§ **What the exercise asks**
The entries that follow include a run beginning at the line with "The wrapped gift (violet)" and ending at the line with "The wrapped gift (turquoise) moved."; restate that run word for word and leave the rest out.

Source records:

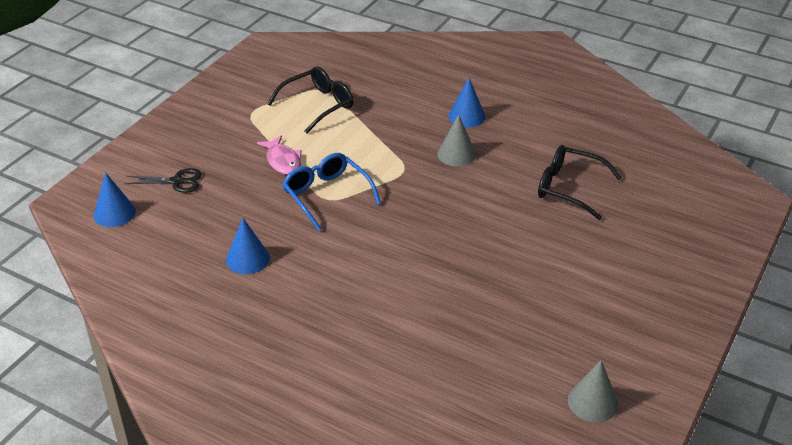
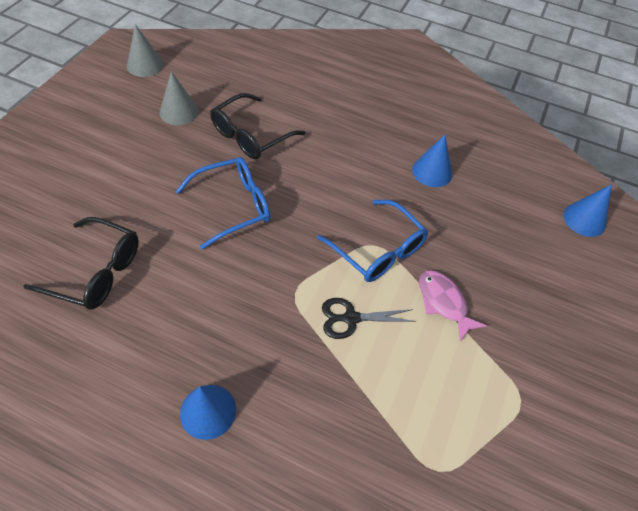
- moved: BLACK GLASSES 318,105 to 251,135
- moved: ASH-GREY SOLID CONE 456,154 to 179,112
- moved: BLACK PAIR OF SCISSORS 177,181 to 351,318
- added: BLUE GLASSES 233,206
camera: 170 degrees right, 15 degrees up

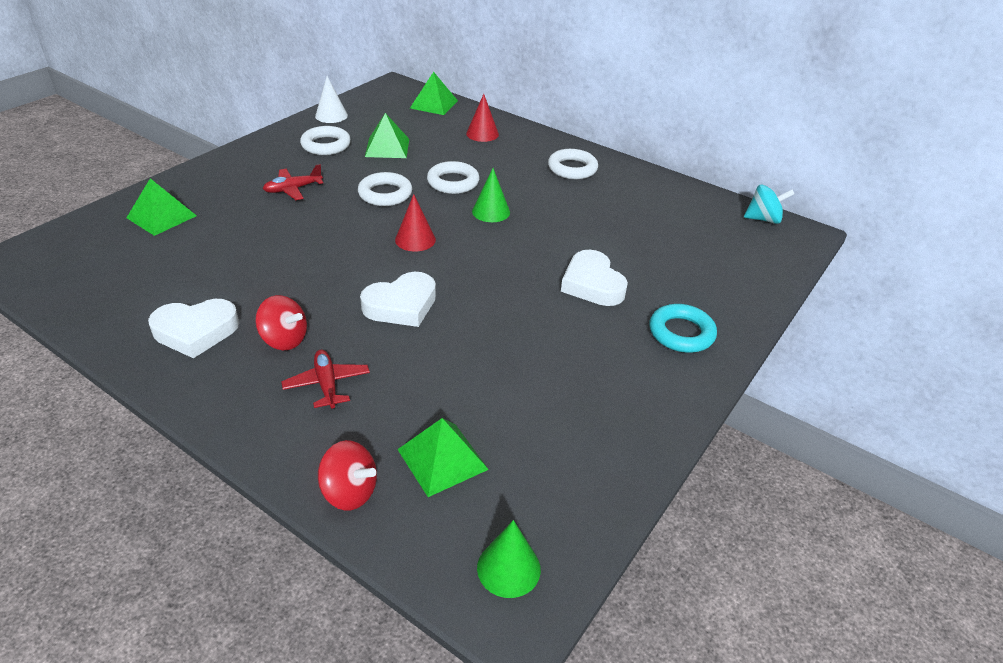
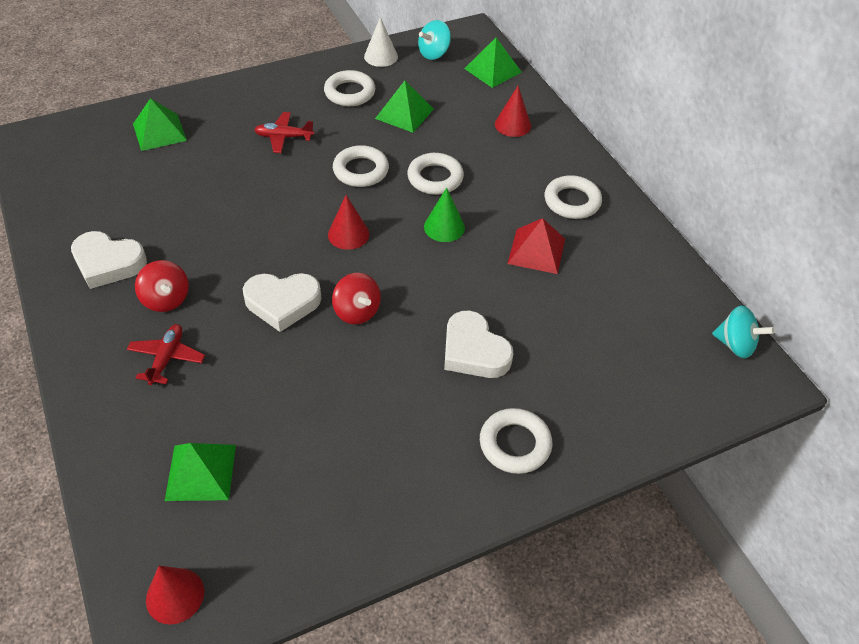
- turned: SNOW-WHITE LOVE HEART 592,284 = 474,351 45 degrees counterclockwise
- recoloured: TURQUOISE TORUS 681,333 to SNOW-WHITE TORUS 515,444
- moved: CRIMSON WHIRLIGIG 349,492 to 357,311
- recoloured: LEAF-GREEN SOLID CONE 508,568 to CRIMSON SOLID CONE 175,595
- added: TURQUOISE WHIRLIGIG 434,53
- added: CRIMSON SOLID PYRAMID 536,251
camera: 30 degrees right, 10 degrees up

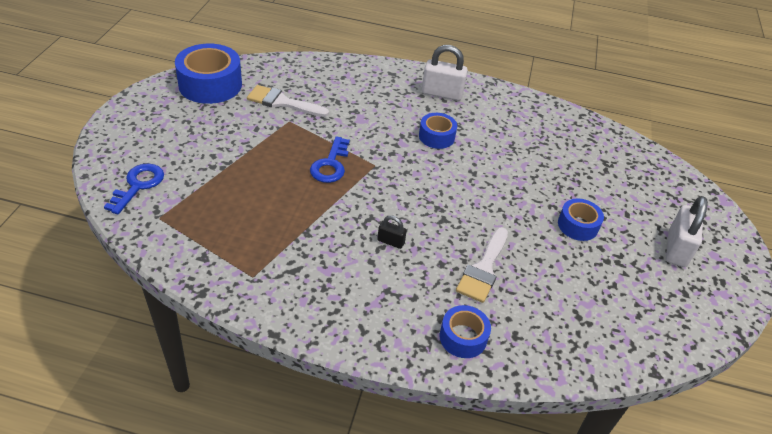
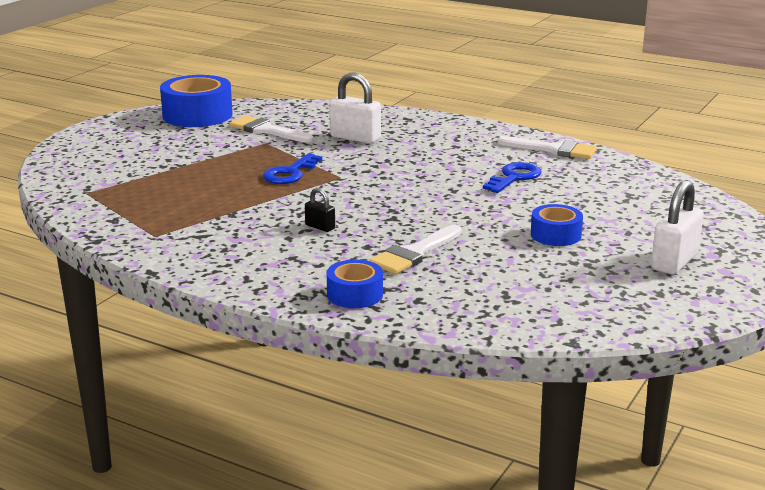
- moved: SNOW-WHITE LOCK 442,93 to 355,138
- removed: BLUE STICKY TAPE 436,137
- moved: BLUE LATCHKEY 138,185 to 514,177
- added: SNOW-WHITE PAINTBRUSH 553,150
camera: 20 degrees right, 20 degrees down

---

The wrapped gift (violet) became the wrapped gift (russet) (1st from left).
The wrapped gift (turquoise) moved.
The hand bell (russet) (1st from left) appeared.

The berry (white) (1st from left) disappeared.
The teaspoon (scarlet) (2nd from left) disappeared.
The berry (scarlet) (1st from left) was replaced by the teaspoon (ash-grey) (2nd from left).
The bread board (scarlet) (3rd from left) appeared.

§ **Solution for this task**
The wrapped gift (violet) became the wrapped gift (russet) (1st from left).
The wrapped gift (turquoise) moved.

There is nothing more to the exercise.